*** Source data Section Begins ***

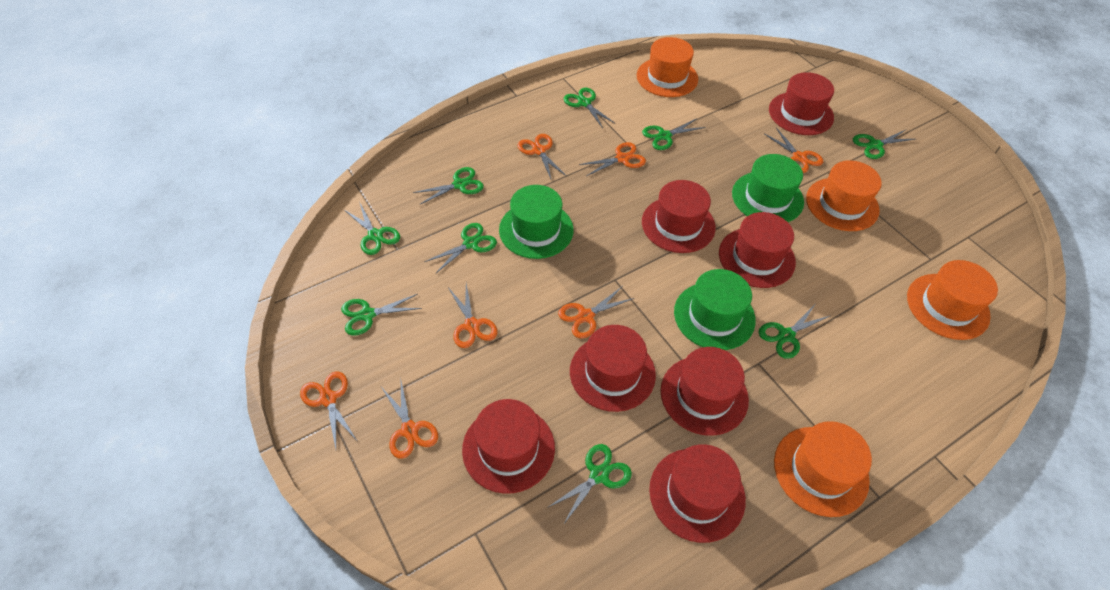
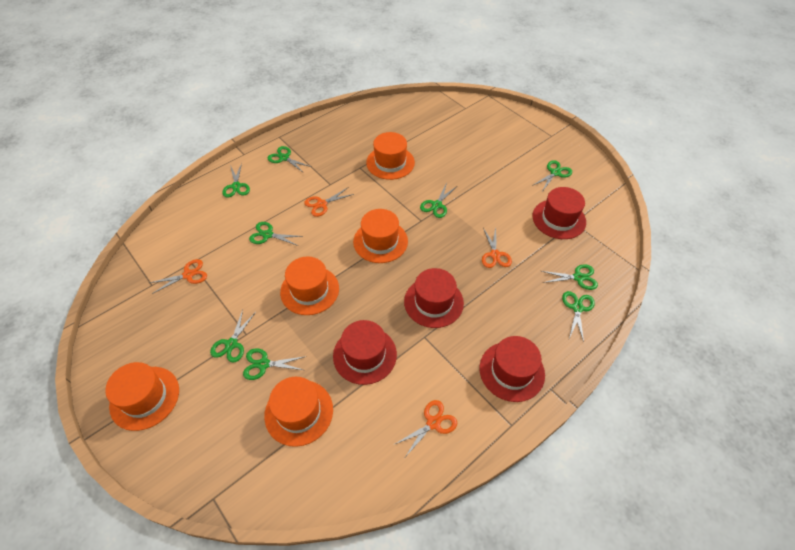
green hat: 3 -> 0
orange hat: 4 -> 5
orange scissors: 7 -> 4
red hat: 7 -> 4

*** Source data Section Ends ***
*** Source data Section Begins ***

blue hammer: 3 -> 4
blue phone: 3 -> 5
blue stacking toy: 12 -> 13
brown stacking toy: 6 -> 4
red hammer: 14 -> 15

*** Source data Section Ends ***

◆ Task requirements:
Return a copy of each line in the entries that carries the string "stacking".

◆ The answer:
blue stacking toy: 12 -> 13
brown stacking toy: 6 -> 4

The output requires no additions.